=== Goal of the exercise ===
Reproduce the lines starting at the line containing "sub-30 m fragments." and ending after the line containing "road 2 (unclassified): [(511,110),(427,21)]", both included, and nothing else.

━━━━━ Material supplied ━━━━━

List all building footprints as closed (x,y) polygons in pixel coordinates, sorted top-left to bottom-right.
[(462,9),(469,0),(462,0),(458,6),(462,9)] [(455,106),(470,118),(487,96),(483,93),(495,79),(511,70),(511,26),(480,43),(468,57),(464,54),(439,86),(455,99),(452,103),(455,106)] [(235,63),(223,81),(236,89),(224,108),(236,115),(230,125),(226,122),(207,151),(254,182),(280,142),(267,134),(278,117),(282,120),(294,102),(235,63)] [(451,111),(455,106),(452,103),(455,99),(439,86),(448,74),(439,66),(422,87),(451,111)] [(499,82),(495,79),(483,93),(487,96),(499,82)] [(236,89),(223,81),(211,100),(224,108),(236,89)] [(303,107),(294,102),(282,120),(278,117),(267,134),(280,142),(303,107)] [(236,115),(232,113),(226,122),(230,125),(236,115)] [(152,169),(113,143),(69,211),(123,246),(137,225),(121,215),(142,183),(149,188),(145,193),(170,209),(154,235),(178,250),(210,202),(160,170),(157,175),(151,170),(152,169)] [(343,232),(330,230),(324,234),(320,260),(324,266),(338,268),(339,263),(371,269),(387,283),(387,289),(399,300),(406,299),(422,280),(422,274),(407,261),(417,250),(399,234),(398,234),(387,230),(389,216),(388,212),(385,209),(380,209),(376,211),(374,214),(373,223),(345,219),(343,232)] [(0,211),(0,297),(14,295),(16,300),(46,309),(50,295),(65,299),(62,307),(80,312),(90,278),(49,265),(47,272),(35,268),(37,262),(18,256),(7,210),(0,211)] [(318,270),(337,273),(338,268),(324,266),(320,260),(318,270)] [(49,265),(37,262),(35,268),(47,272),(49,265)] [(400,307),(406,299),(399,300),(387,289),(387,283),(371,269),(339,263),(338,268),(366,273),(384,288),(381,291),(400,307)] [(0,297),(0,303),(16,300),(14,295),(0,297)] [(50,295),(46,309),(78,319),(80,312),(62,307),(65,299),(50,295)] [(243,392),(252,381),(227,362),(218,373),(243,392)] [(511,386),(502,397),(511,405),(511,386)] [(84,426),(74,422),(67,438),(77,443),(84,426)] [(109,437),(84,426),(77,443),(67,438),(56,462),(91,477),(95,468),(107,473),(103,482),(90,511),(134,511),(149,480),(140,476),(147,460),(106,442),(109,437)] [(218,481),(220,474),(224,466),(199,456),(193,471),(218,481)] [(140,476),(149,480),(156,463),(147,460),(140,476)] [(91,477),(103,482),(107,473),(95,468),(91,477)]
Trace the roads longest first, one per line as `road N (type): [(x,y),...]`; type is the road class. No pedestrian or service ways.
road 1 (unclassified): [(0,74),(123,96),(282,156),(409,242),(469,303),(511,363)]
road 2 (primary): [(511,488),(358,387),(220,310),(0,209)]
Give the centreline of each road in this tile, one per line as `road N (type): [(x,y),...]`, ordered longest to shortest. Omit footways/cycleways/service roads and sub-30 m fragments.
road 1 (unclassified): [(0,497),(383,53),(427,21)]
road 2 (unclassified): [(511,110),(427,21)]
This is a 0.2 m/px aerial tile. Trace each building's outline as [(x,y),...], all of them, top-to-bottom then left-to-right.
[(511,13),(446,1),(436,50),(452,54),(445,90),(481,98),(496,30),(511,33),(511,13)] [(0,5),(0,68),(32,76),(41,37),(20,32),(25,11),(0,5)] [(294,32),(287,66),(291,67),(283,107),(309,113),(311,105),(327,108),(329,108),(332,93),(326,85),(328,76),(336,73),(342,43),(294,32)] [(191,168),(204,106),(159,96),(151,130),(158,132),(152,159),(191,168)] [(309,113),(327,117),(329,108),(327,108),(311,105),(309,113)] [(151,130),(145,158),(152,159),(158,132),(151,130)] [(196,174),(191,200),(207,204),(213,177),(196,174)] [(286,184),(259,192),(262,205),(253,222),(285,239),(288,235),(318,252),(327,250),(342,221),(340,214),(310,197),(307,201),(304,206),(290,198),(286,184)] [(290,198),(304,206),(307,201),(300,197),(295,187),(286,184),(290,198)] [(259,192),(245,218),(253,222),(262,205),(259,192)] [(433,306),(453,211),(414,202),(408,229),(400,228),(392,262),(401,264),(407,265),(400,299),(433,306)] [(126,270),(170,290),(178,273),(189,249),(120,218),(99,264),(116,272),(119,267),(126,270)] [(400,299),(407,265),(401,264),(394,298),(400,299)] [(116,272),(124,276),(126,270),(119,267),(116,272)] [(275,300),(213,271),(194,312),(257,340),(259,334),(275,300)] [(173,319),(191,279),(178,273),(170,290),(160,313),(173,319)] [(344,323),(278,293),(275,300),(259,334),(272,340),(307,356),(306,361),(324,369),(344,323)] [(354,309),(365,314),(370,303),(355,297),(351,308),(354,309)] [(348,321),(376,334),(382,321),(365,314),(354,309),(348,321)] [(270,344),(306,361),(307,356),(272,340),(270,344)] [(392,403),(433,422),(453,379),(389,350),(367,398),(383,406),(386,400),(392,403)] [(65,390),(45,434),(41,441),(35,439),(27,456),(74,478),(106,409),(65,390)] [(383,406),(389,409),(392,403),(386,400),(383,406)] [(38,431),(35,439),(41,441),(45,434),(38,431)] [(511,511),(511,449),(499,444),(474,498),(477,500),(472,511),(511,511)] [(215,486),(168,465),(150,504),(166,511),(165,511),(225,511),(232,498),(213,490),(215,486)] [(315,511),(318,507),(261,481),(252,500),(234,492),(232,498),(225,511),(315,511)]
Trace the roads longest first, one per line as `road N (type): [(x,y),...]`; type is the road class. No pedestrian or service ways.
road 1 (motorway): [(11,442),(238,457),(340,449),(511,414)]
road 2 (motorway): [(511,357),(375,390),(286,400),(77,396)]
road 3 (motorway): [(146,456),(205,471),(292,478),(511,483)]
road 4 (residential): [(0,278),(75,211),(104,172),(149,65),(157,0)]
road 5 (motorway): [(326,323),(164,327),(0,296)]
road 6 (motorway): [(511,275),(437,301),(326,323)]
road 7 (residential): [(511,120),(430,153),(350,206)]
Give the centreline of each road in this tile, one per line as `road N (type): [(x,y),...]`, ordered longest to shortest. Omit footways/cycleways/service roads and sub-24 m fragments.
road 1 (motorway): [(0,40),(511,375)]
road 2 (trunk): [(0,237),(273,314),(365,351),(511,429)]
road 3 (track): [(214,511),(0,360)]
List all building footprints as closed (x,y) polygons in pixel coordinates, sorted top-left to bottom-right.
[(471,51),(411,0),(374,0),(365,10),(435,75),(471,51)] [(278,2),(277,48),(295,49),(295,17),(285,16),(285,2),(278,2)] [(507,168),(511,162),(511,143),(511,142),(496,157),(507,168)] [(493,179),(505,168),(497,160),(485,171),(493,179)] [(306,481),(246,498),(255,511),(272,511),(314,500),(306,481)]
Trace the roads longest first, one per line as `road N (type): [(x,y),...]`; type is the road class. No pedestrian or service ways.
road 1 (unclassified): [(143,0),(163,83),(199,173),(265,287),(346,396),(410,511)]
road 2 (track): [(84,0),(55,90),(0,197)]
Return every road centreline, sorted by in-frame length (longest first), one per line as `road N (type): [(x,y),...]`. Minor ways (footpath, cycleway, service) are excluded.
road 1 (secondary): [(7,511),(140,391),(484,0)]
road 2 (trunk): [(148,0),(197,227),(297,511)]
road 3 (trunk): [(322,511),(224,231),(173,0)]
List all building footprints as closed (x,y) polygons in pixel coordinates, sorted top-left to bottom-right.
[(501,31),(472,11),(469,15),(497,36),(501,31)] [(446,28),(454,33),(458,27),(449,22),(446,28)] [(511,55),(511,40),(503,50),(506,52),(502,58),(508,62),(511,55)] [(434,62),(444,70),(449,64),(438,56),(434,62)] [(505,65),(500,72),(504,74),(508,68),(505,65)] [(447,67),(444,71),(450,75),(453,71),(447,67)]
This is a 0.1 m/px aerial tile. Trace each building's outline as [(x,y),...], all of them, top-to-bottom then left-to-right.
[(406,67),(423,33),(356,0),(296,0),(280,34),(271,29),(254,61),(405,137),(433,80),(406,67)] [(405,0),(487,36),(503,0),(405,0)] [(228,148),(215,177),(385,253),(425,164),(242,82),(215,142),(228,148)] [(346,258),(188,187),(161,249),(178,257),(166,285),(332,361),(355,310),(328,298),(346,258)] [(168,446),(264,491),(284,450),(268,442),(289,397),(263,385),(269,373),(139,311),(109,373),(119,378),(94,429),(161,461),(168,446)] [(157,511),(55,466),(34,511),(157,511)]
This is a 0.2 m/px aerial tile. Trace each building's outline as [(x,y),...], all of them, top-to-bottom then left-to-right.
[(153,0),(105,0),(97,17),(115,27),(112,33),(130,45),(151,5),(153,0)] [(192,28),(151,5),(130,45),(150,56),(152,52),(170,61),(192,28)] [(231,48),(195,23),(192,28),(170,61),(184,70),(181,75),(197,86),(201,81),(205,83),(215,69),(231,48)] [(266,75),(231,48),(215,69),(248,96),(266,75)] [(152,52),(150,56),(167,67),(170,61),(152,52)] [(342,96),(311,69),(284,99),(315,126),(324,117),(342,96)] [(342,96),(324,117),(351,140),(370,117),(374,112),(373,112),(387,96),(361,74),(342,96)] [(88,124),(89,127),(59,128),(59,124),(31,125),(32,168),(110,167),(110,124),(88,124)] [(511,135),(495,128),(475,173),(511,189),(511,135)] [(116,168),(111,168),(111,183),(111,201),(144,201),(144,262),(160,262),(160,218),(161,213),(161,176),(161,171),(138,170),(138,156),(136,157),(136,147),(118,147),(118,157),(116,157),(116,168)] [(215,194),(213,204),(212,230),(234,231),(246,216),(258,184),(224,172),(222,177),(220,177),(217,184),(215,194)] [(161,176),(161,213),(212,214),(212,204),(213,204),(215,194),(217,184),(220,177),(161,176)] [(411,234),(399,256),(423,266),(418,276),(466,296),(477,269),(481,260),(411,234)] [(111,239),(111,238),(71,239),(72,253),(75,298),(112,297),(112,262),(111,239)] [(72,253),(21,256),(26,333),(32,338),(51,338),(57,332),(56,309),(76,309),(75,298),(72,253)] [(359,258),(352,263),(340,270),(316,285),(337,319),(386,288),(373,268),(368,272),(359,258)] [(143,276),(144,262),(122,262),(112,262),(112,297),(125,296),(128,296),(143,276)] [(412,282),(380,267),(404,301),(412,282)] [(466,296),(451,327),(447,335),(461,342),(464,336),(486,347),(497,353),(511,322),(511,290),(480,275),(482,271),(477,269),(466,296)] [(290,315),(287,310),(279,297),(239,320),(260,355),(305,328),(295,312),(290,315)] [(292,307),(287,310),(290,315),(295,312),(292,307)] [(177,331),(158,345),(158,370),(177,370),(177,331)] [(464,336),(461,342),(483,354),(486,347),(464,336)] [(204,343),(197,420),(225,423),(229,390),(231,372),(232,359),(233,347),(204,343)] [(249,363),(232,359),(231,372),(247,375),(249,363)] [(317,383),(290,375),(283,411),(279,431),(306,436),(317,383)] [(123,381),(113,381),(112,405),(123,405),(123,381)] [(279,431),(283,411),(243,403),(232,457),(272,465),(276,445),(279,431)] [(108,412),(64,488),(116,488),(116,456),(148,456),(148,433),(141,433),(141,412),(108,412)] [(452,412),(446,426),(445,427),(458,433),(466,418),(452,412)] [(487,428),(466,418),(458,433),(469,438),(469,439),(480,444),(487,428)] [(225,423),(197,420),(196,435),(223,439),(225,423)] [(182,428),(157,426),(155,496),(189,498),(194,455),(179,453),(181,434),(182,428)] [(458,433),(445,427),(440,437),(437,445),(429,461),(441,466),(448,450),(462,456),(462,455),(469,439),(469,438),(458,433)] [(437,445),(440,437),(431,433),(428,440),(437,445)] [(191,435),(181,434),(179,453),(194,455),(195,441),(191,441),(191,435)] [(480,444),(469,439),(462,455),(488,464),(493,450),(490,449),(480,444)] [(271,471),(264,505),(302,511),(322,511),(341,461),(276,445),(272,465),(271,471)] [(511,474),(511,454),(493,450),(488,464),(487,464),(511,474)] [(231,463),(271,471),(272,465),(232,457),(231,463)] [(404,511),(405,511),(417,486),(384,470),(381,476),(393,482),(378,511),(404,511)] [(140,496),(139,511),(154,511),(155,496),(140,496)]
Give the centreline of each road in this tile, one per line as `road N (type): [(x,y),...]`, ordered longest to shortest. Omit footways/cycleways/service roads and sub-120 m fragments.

━━━━━

=== Solution below ===
Give the centreline of each road in this tile, one per line as `road N (type): [(x,y),...]`, ordered longest to shortest. Omit footways/cycleways/service roads and sub-30 m fragments.
road 1 (unclassified): [(0,497),(383,53),(427,21)]
road 2 (unclassified): [(511,110),(427,21)]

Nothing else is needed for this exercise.